++++ Exercise data

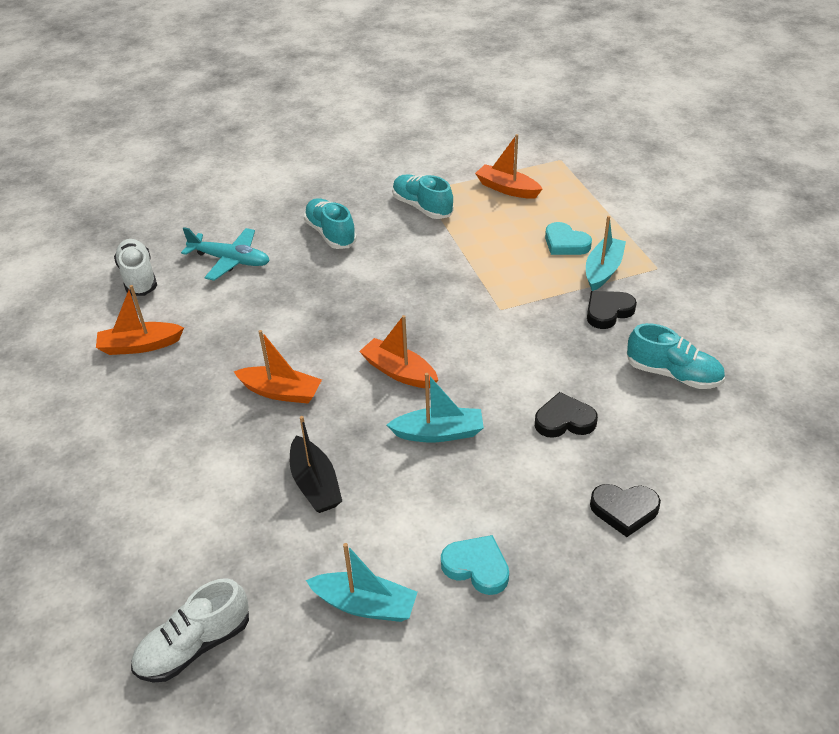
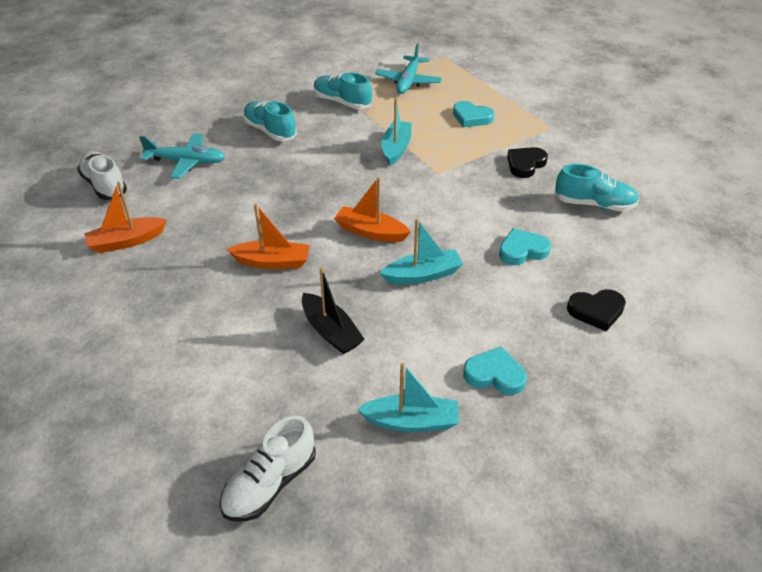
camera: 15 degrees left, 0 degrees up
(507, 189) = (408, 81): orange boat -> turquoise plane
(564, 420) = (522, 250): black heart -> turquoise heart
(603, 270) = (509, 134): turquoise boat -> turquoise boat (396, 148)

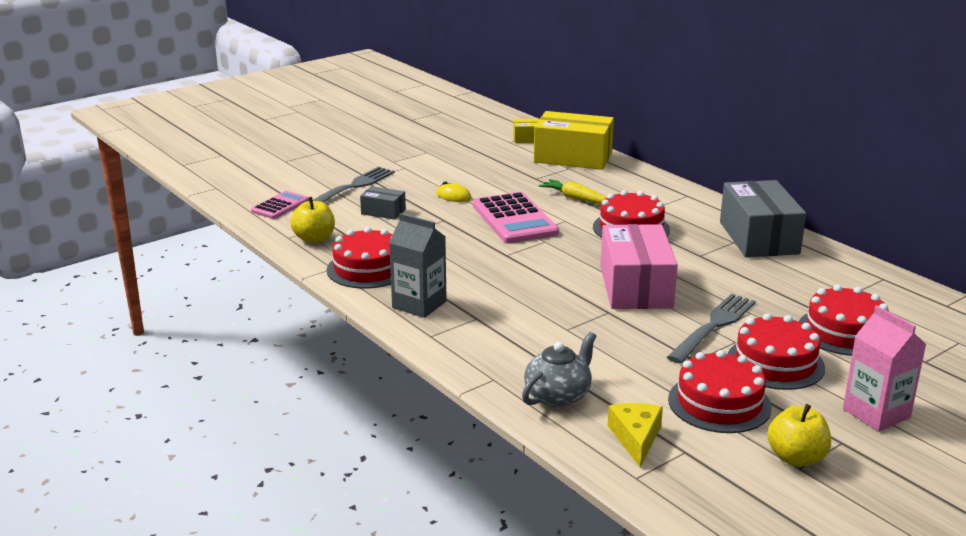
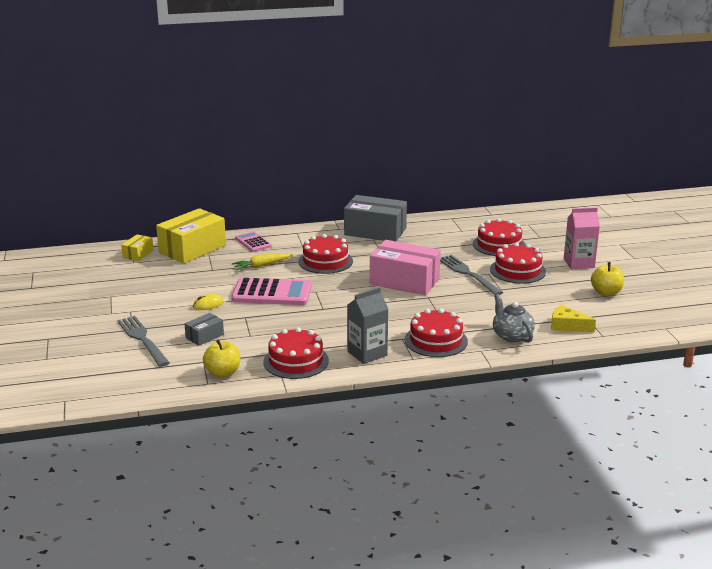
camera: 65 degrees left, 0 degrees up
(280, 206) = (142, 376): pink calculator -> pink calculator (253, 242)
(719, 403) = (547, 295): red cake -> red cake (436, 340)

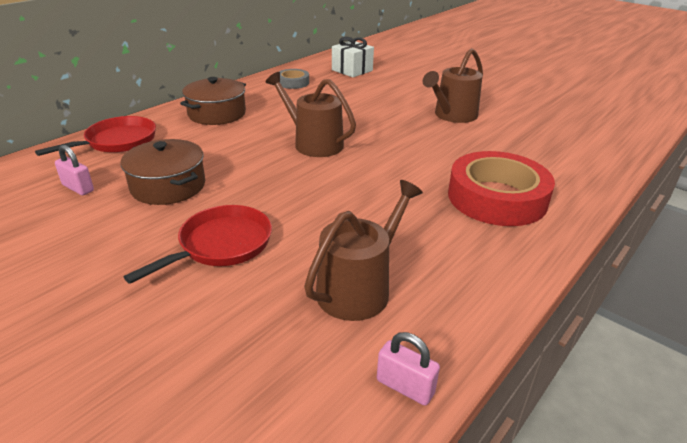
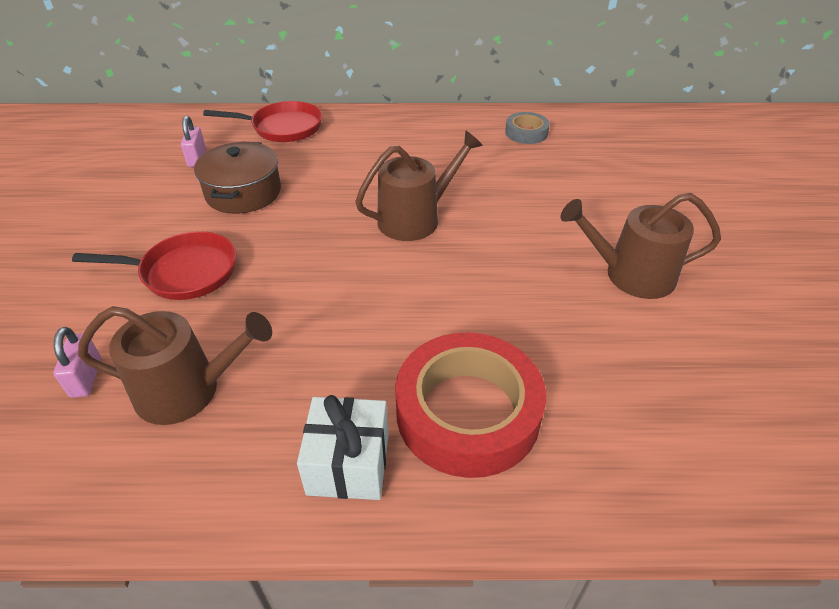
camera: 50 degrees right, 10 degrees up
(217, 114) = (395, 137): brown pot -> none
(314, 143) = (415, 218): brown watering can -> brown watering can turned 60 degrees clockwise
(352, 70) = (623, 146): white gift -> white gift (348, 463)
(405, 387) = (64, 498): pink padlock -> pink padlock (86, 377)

++++++++
++++ Exercise data

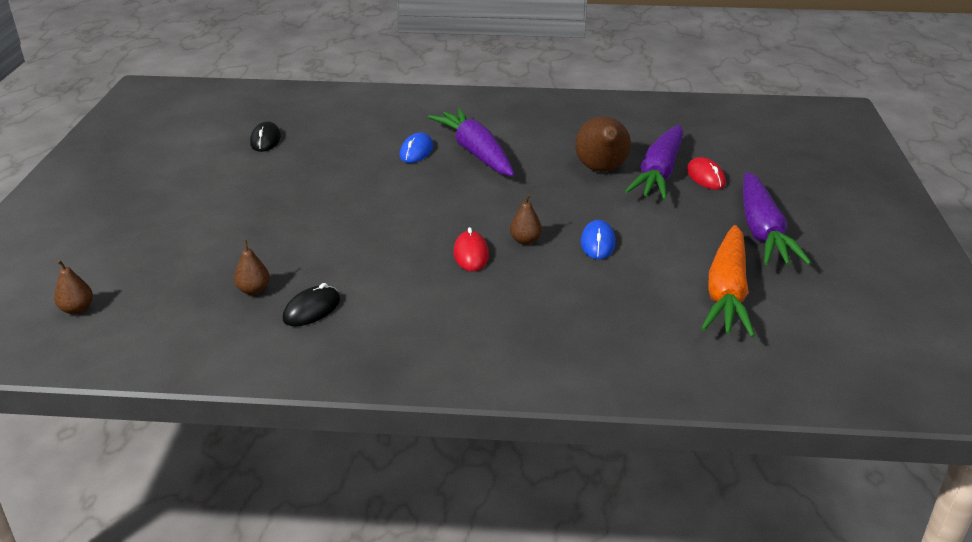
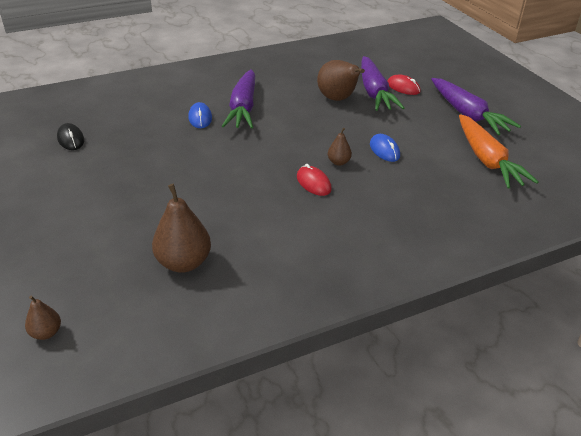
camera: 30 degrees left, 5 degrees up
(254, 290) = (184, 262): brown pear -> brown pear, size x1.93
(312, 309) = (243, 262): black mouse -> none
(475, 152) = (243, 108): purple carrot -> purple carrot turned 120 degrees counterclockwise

++++++++

- What you should do
Among the entries above, some lines may hold the string "boat". State how many, and give nothing but the number.

- Response
2